* WORK TASK: Give back exactly the lines of the data below, starting with the line that has "L3: 10uH (+24V, VS) -> 10uH (+24V, LX)" and going on through the line that has "T4: PNP TIP127".

* DATA:
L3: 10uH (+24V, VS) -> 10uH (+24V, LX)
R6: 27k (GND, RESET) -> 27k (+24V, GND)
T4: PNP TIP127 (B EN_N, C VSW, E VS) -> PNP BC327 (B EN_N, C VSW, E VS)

==

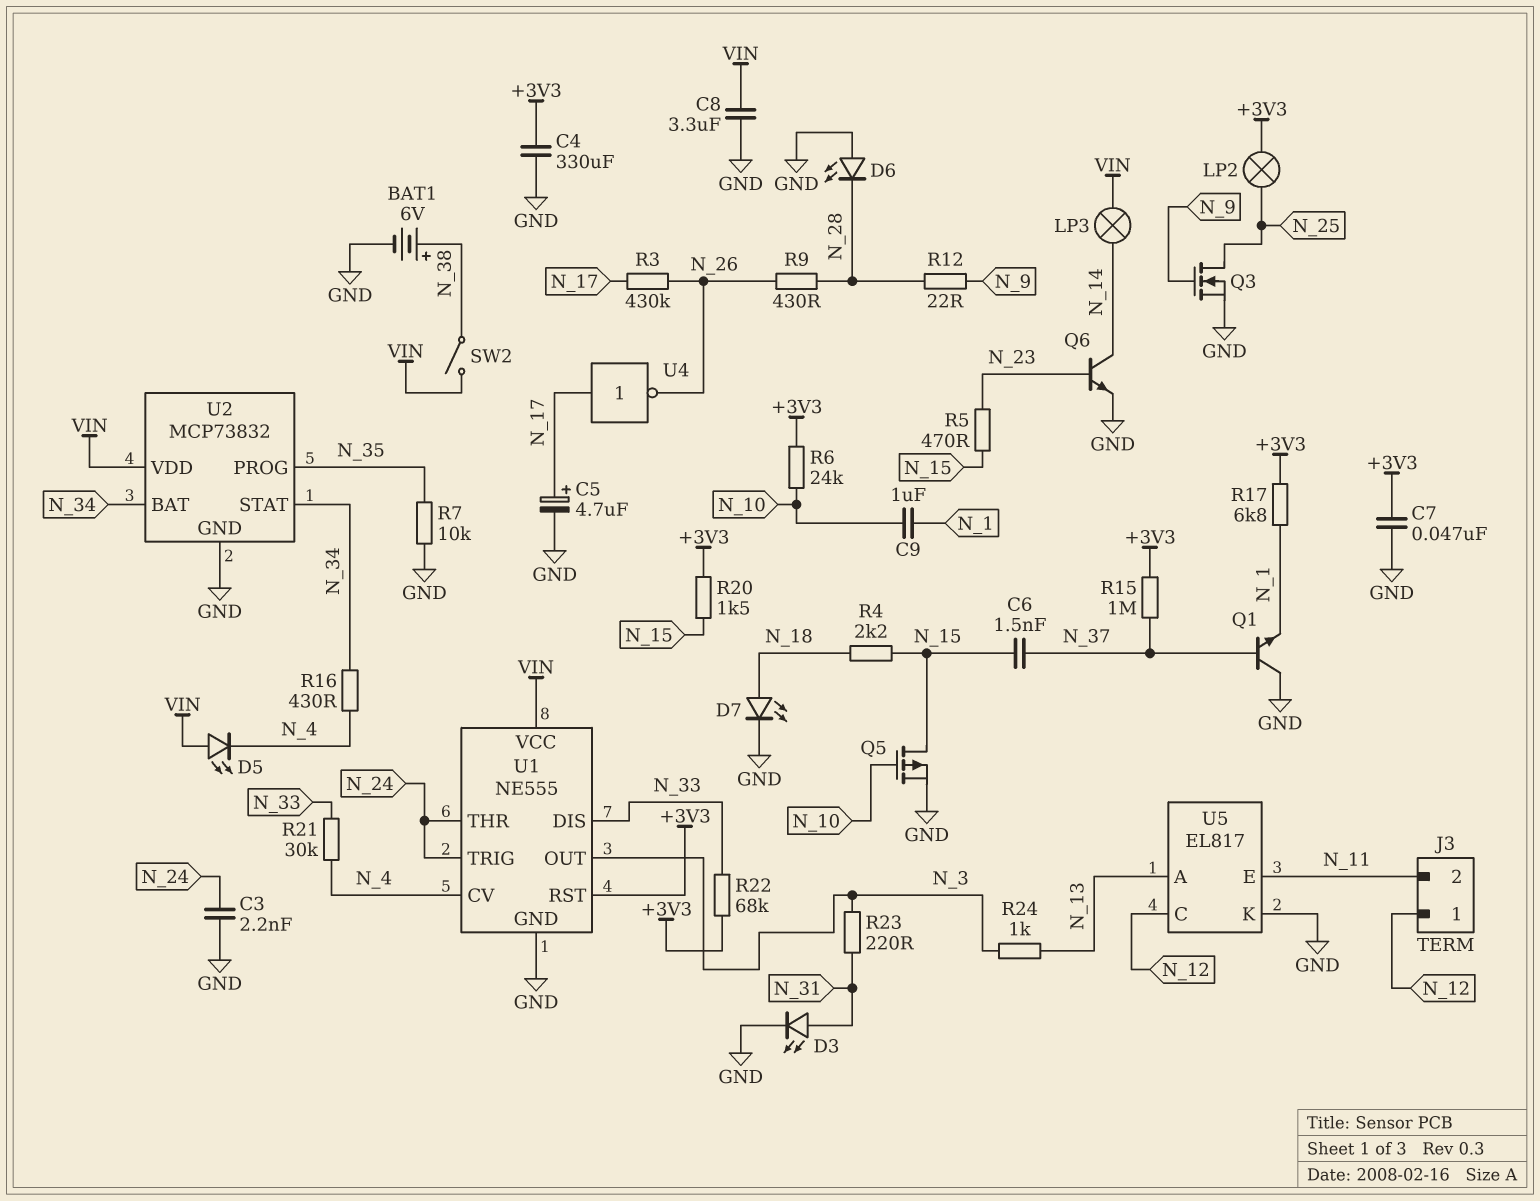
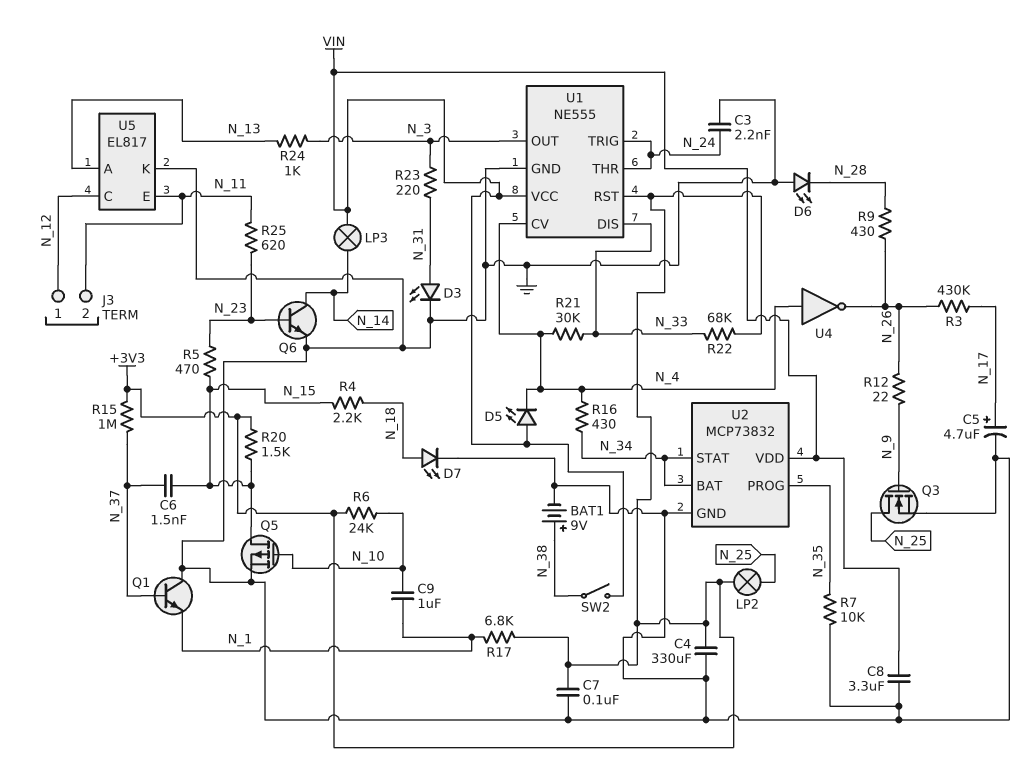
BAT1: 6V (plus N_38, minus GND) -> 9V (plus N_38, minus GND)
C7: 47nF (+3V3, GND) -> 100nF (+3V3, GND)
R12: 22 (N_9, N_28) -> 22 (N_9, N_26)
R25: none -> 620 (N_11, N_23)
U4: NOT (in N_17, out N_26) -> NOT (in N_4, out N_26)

---

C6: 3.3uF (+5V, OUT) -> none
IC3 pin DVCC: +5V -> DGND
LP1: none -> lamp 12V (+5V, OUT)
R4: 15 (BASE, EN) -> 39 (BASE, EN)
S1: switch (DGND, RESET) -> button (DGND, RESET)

* SOLUTION TO THE EXERCISE:
L3: 10uH (+24V, VS) -> 10uH (+24V, LX)
R6: 27k (GND, RESET) -> 27k (+24V, GND)
T4: PNP TIP127 (B EN_N, C VSW, E VS) -> PNP BC327 (B EN_N, C VSW, E VS)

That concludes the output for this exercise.